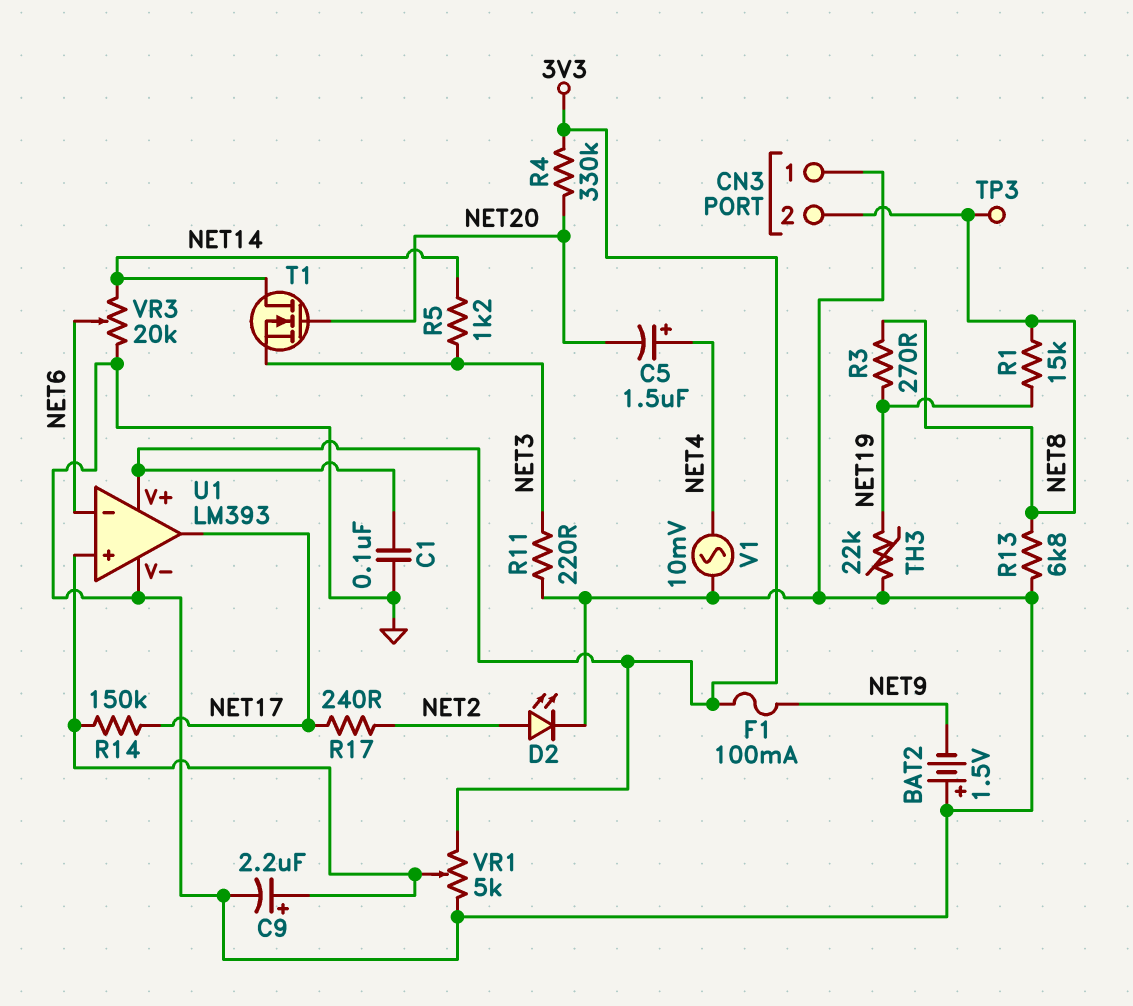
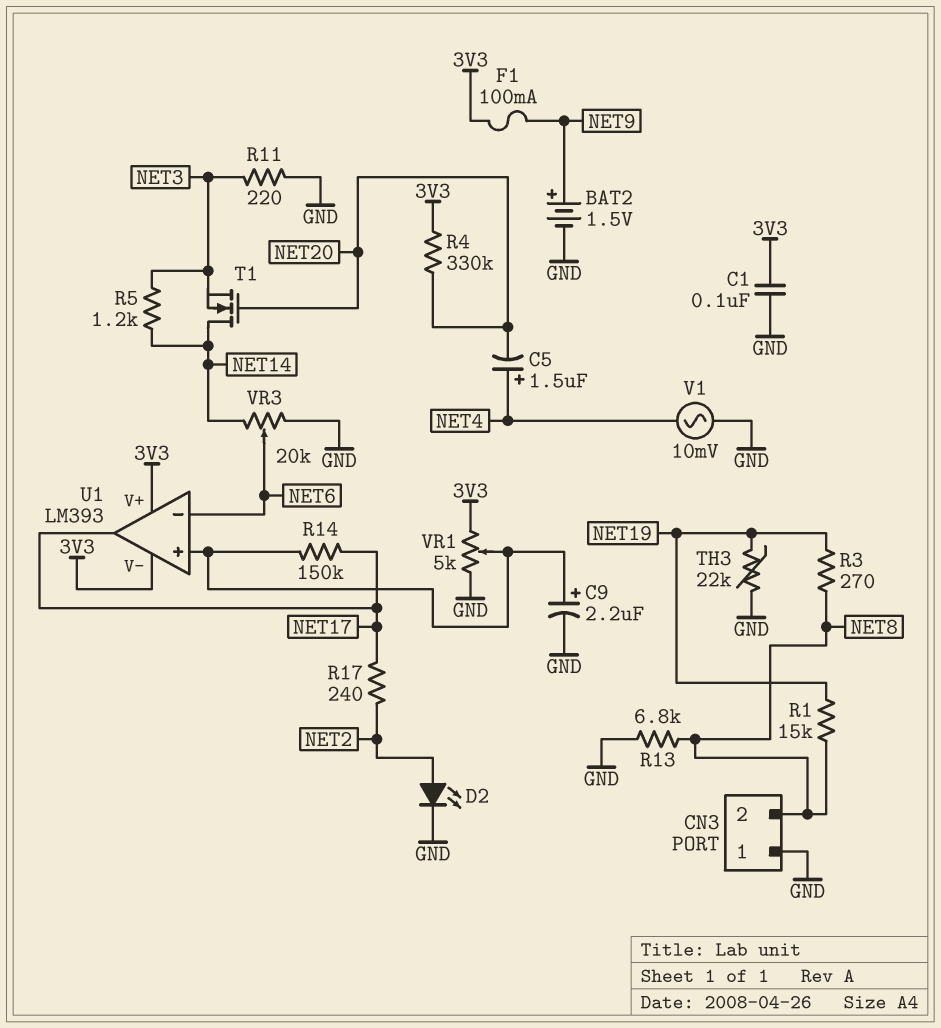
BAT2: 1.5V (plus GND, minus NET9) -> 1.5V (plus NET9, minus GND)
TP3: test point (NET8) -> none
U1 pin V-: GND -> 3V3

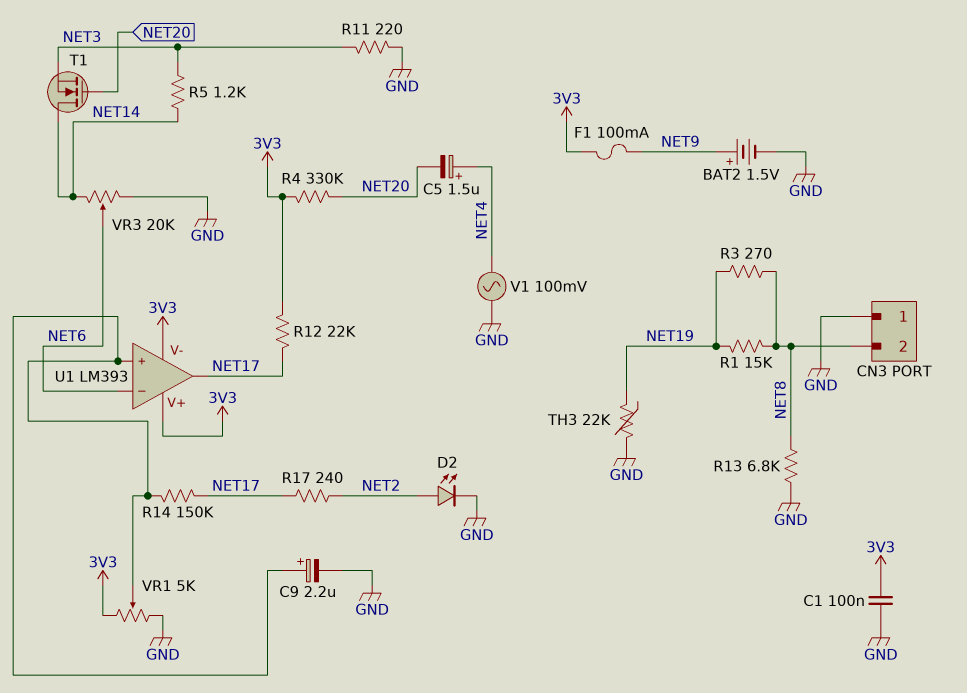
R12: none -> 22k (3V3, NET17)
V1: AC 10mV (GND, NET4) -> AC 100mV (GND, NET4)

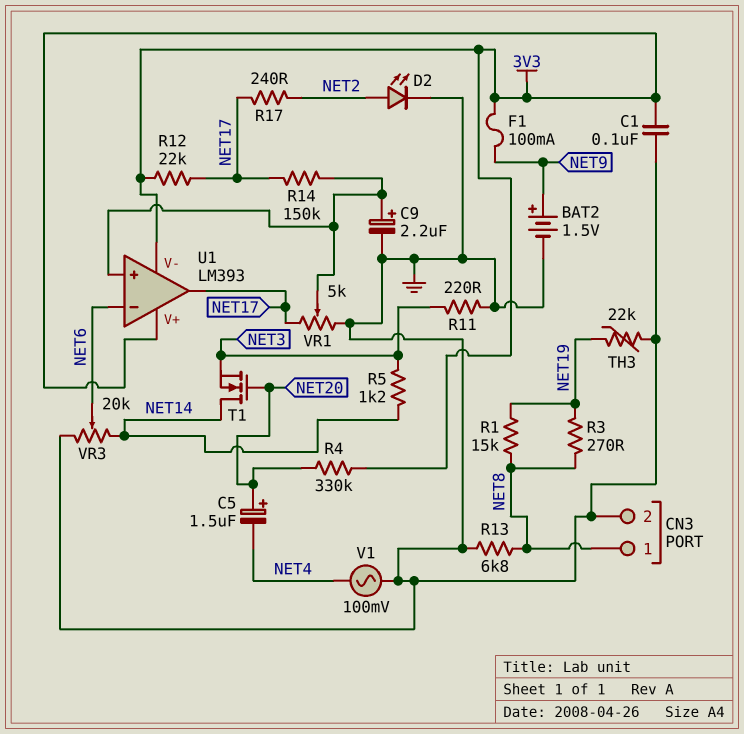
C5: 1.5uF (plus NET4, minus NET20) -> 1.5uF (plus NET20, minus NET4)
CN3 pin 1: GND -> NET8
CN3 pin 2: NET8 -> GND
VR1: 5k (3V3, GND, wiper U1/in+) -> 5k (GND, NET17, wiper U1/in+)

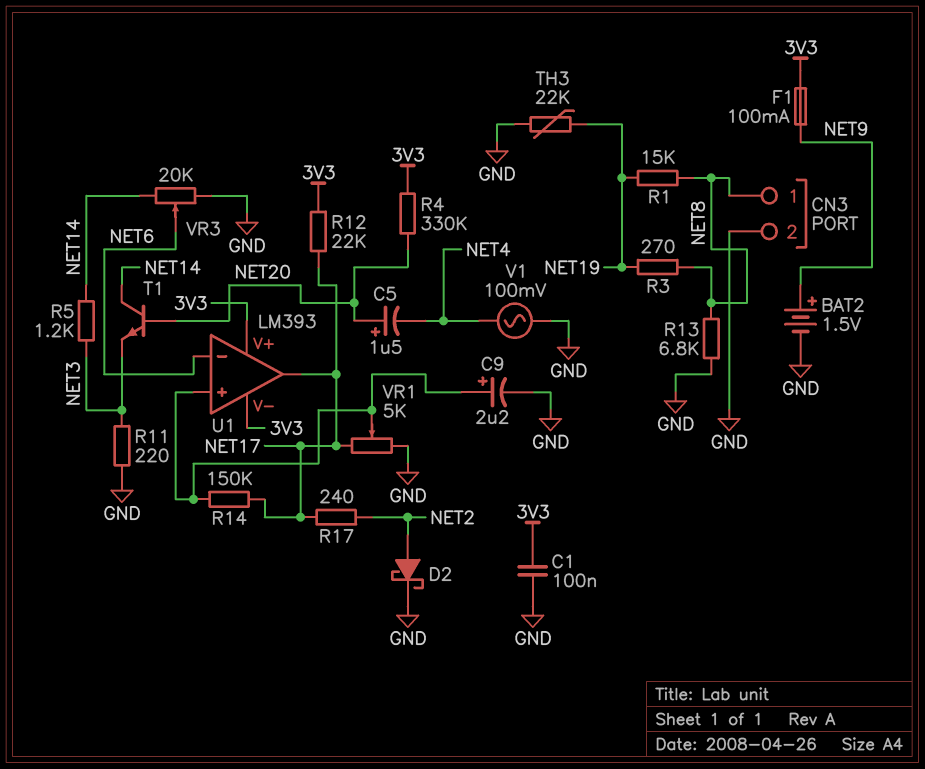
D2: LED (A NET2, K GND) -> schottky (A NET2, K GND)
T1: NMOS (G NET20, D NET14, S NET3) -> NPN (B NET20, C NET14, E NET3)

- Exercise directions -
Copy out the entries exactly. No pictures.

- Completed task -
BAT2: 1.5V (plus GND, minus NET9) -> 1.5V (plus NET9, minus GND)
TP3: test point (NET8) -> none
U1 pin V-: GND -> 3V3

R12: none -> 22k (3V3, NET17)
V1: AC 10mV (GND, NET4) -> AC 100mV (GND, NET4)

C5: 1.5uF (plus NET4, minus NET20) -> 1.5uF (plus NET20, minus NET4)
CN3 pin 1: GND -> NET8
CN3 pin 2: NET8 -> GND
VR1: 5k (3V3, GND, wiper U1/in+) -> 5k (GND, NET17, wiper U1/in+)

D2: LED (A NET2, K GND) -> schottky (A NET2, K GND)
T1: NMOS (G NET20, D NET14, S NET3) -> NPN (B NET20, C NET14, E NET3)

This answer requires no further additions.